YOUR INSTRUCTIONS
Reproduce exactly the lines from the one that holds "R8: 2.7k (+9V, 0V) -> none" through the last line of the entries, both ends included, but not the pictures.

SOURCE DATA
_ _ _
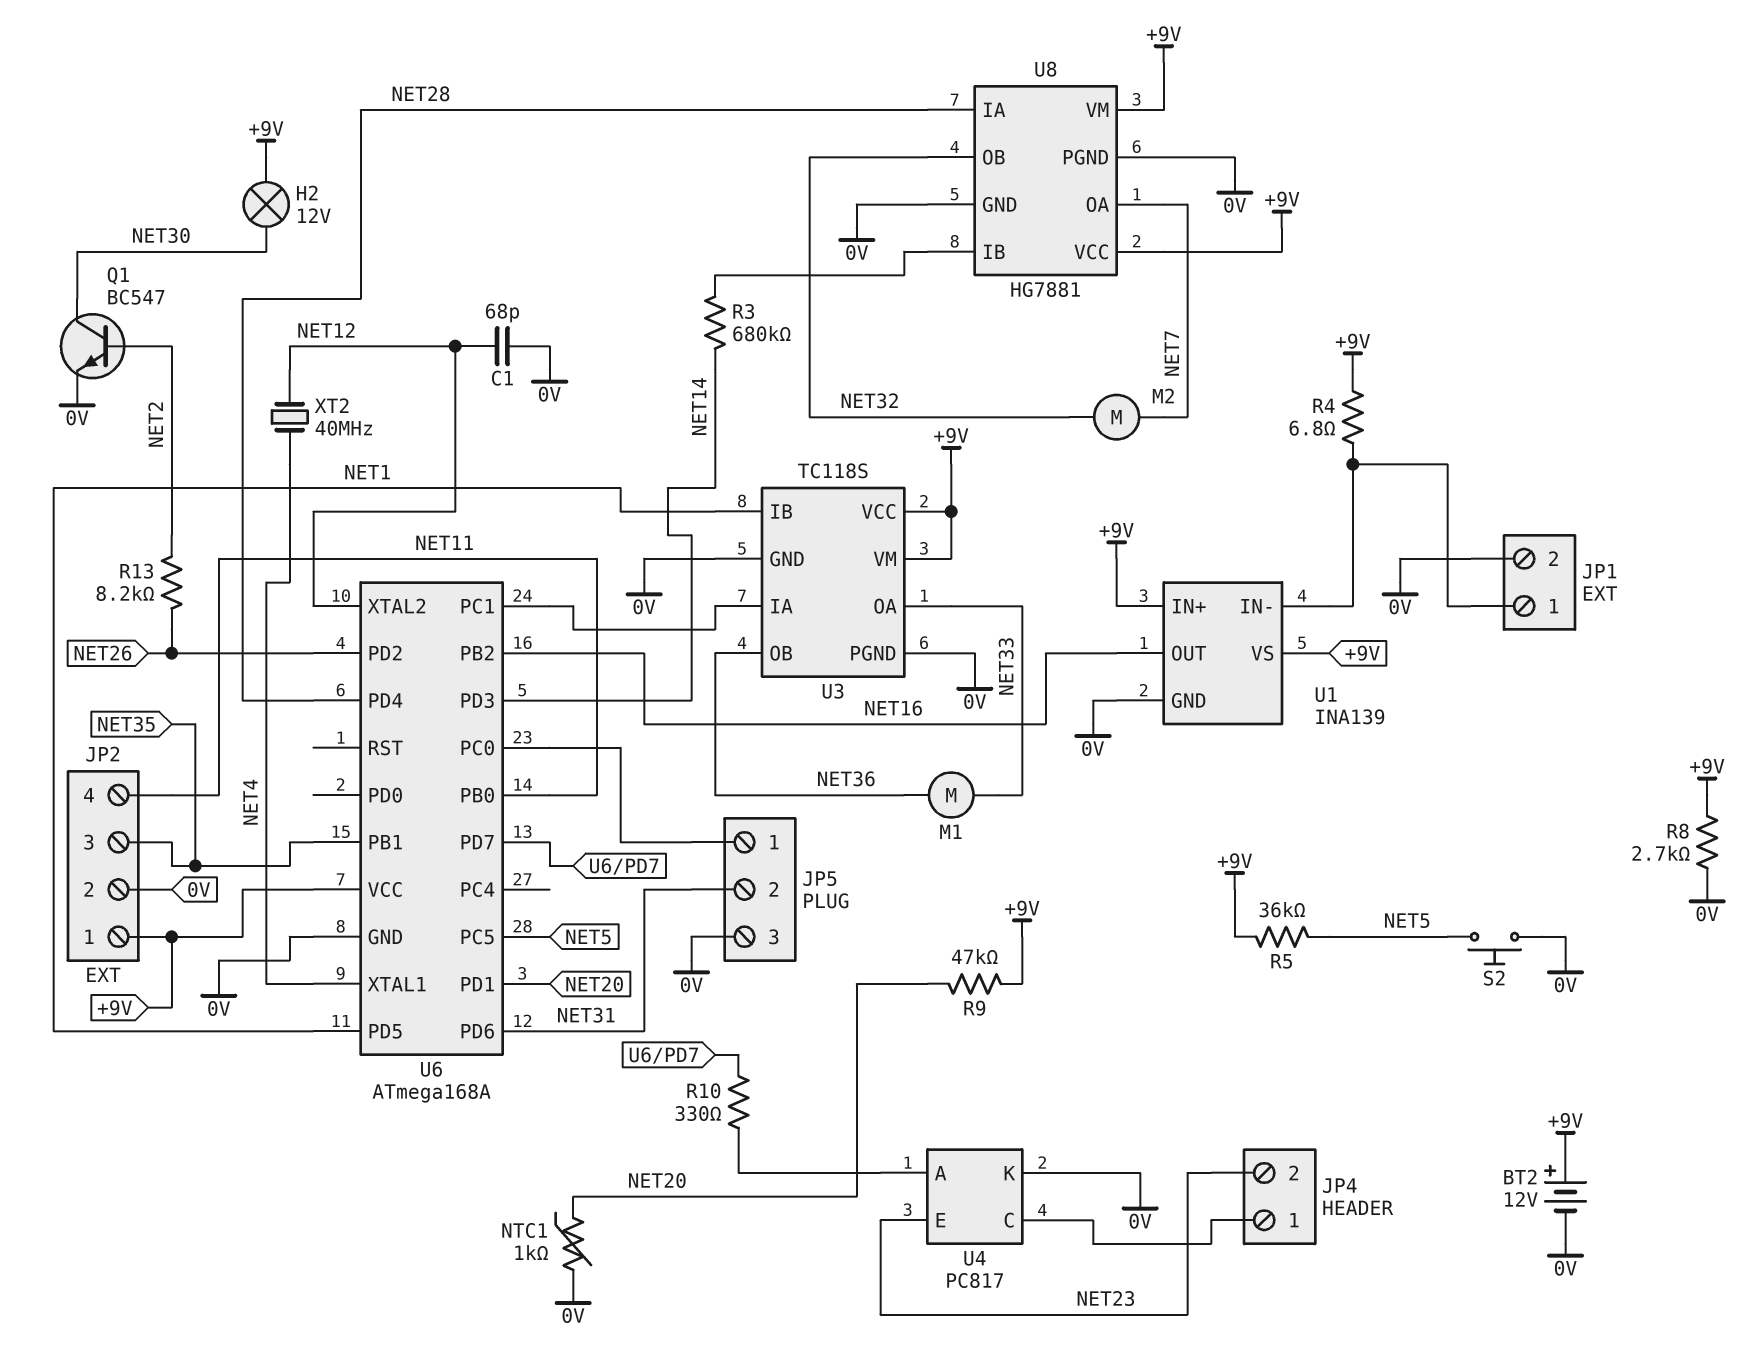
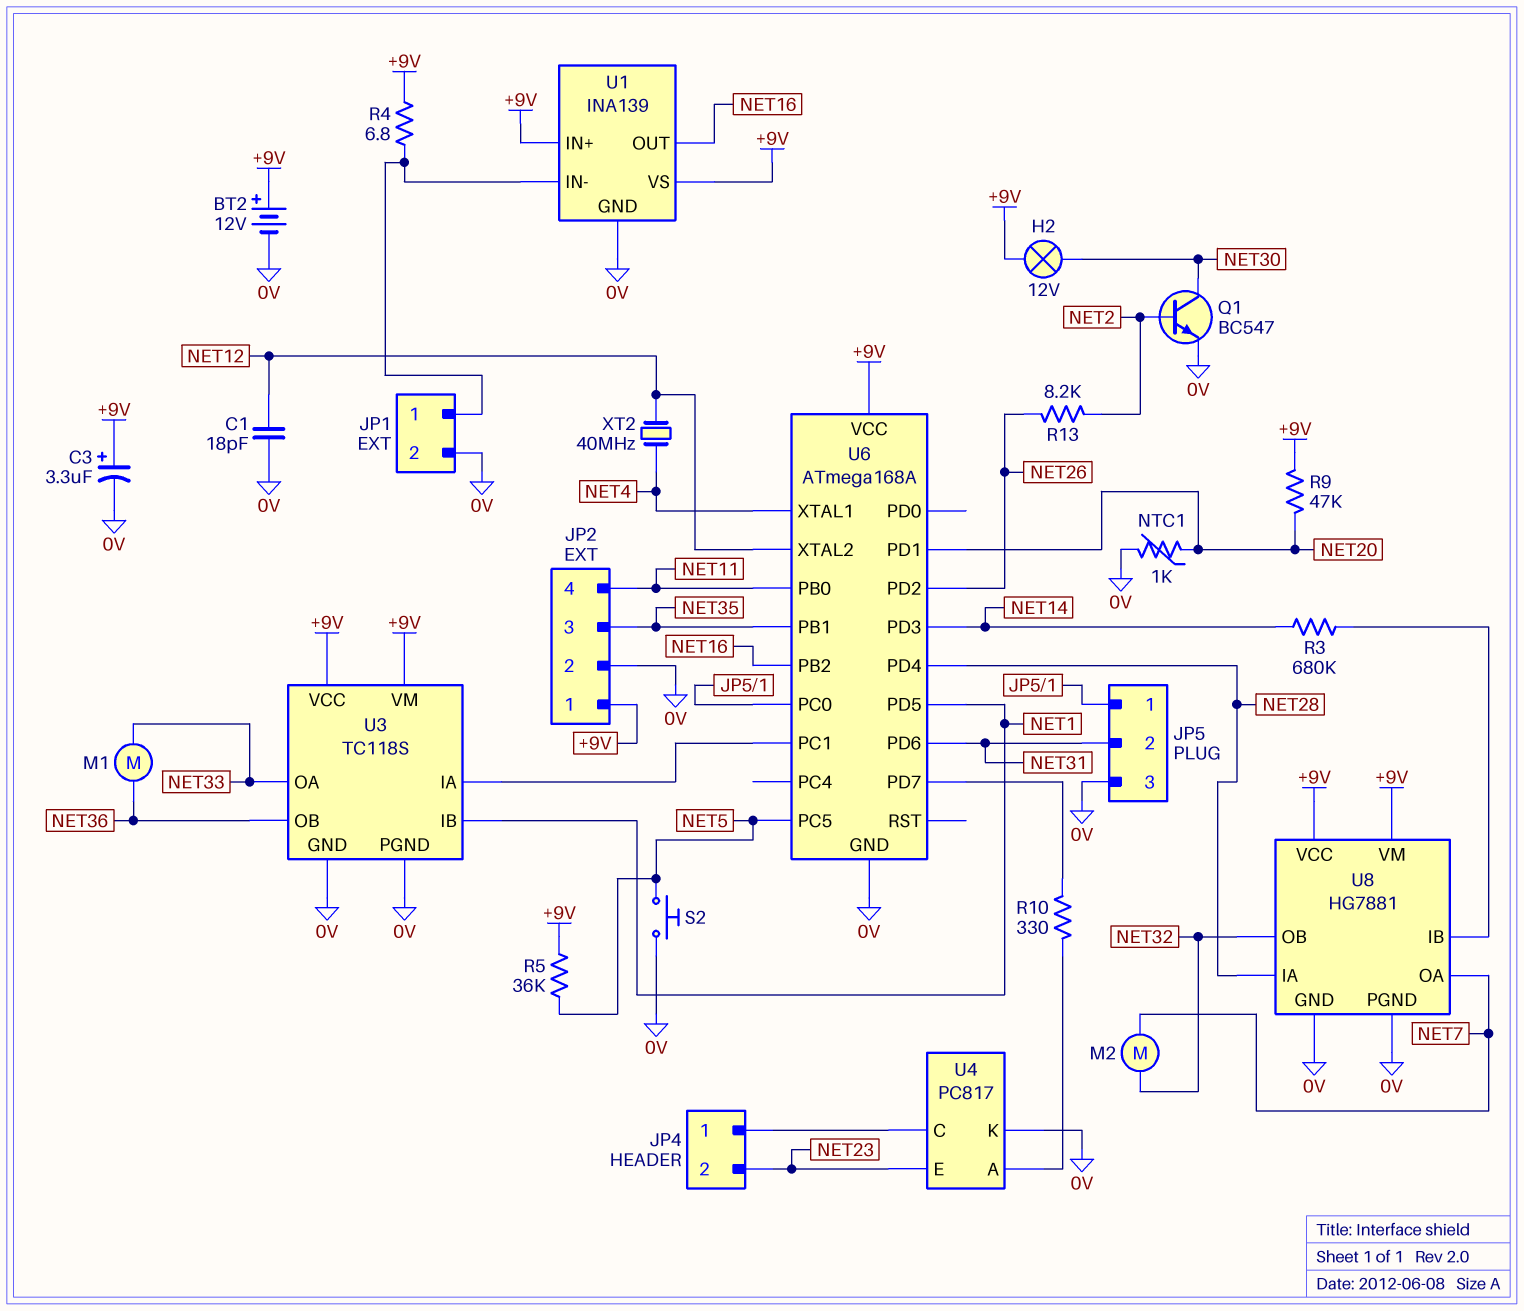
C1: 68pF (0V, NET12) -> 18pF (0V, NET12)
C3: none -> 3.3uF (plus +9V, minus 0V)
R8: 2.7k (+9V, 0V) -> none

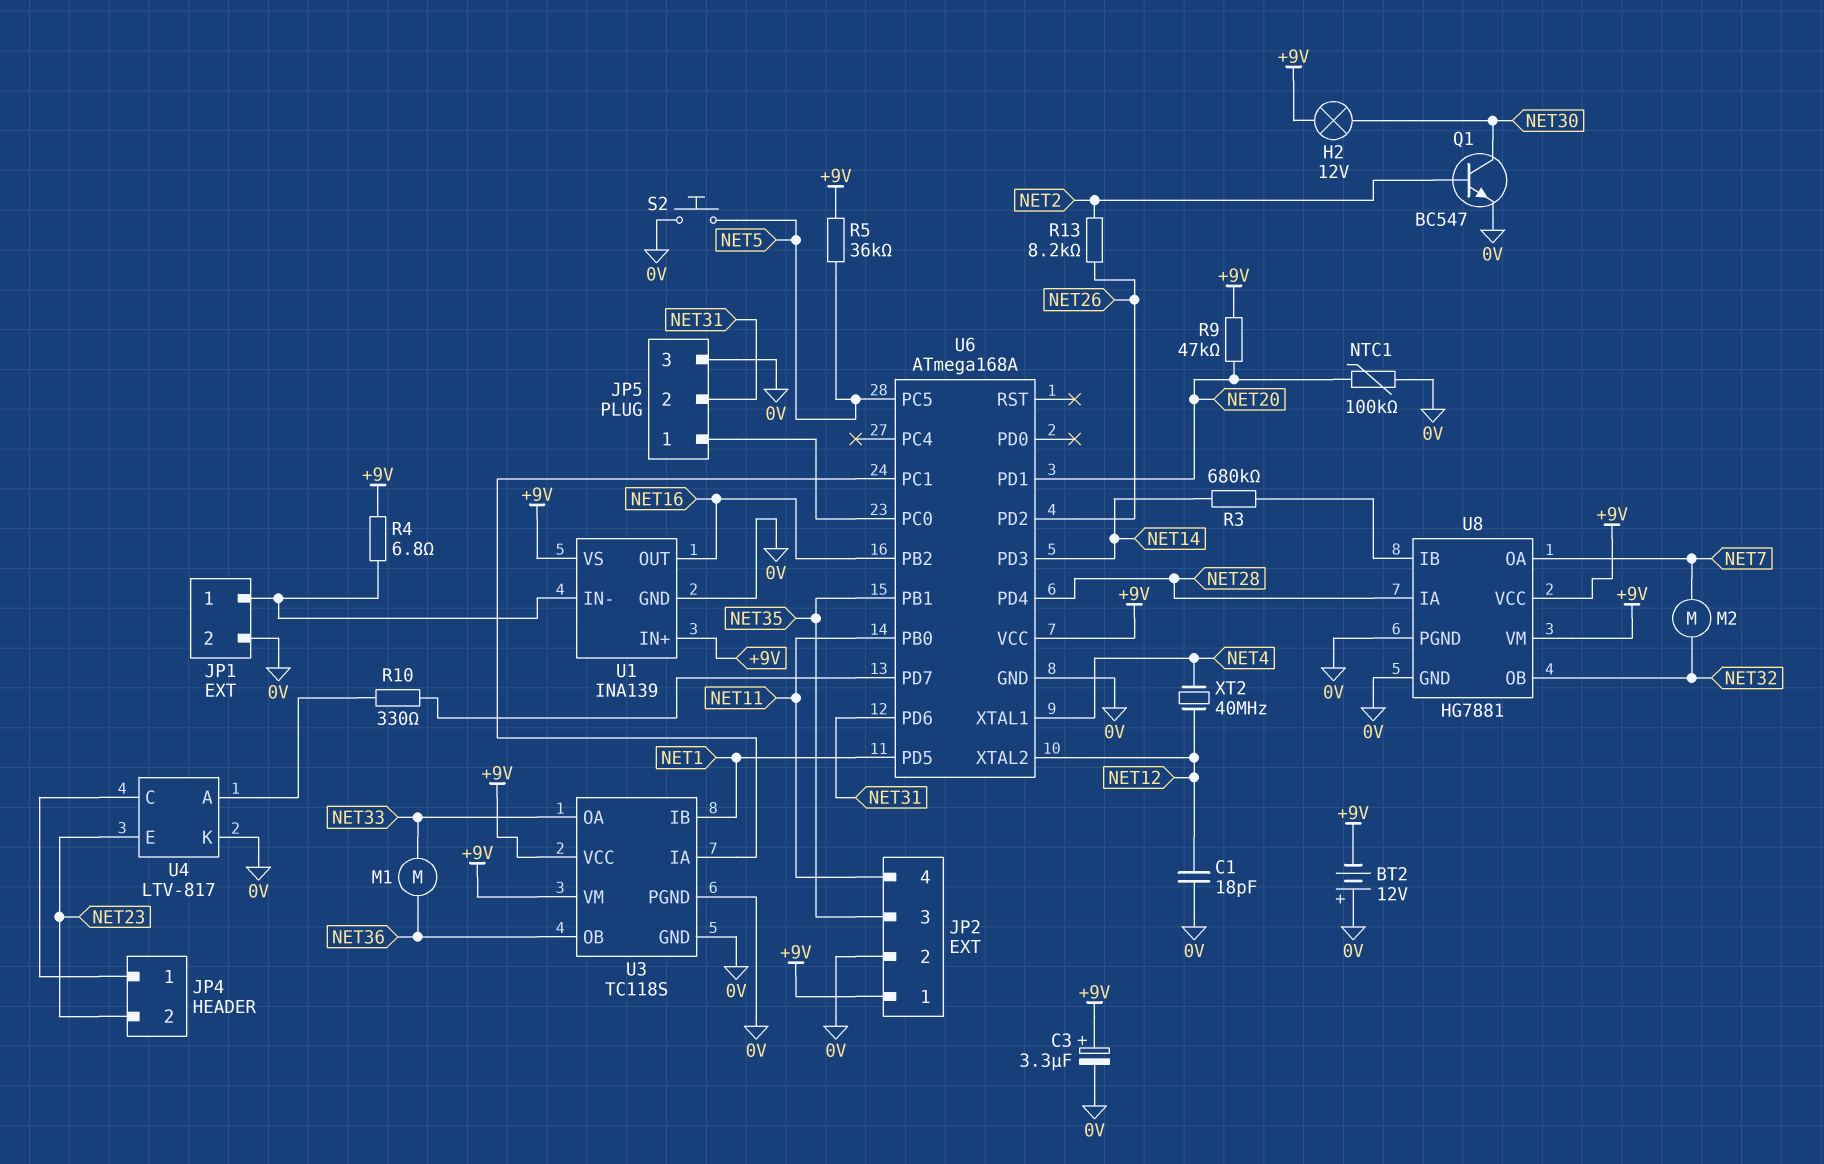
BT2: 12V (plus +9V, minus 0V) -> 12V (plus 0V, minus +9V)
NTC1: 1k (0V, NET20) -> 100k (0V, NET20)
U4: PC817 -> LTV-817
_ _ _
ANSWER SPACE
R8: 2.7k (+9V, 0V) -> none

BT2: 12V (plus +9V, minus 0V) -> 12V (plus 0V, minus +9V)
NTC1: 1k (0V, NET20) -> 100k (0V, NET20)
U4: PC817 -> LTV-817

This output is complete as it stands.